§ Data extracts:
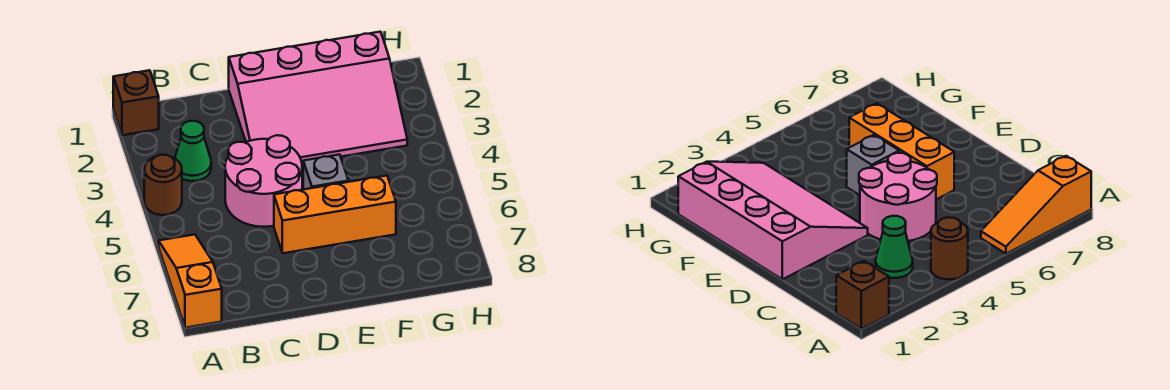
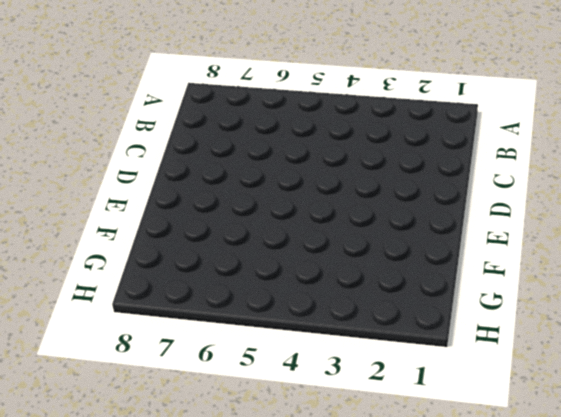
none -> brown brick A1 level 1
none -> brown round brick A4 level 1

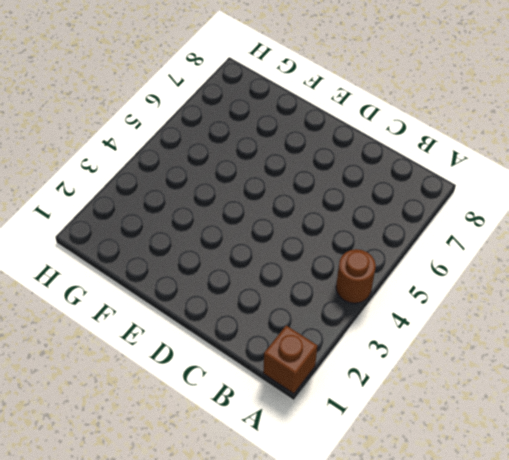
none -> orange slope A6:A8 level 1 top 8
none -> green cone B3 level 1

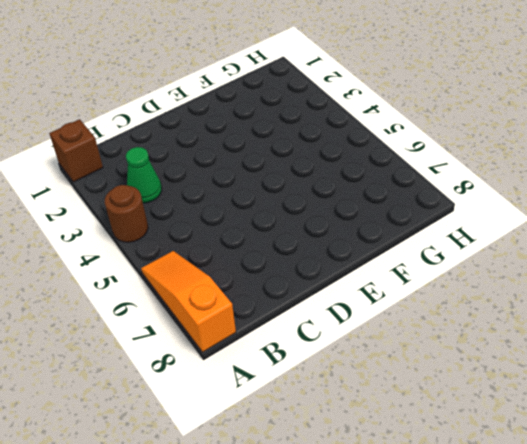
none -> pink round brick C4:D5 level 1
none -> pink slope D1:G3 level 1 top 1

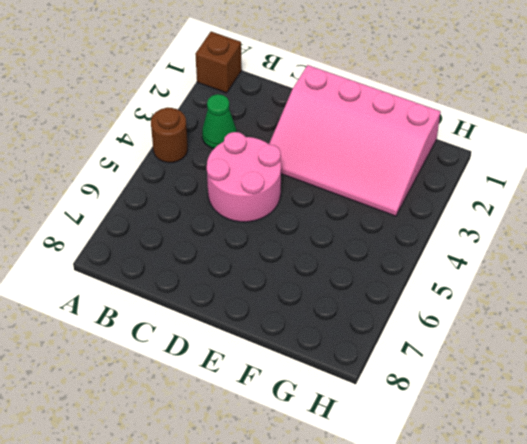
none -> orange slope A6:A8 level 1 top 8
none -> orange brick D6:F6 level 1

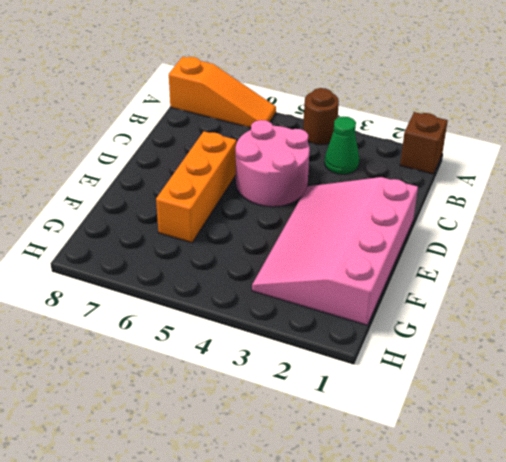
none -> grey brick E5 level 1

§ Exercise aim: Where the string "round" shows up in the listing above, copy the line that holds it.

§ Output for this task:
none -> brown round brick A4 level 1
none -> pink round brick C4:D5 level 1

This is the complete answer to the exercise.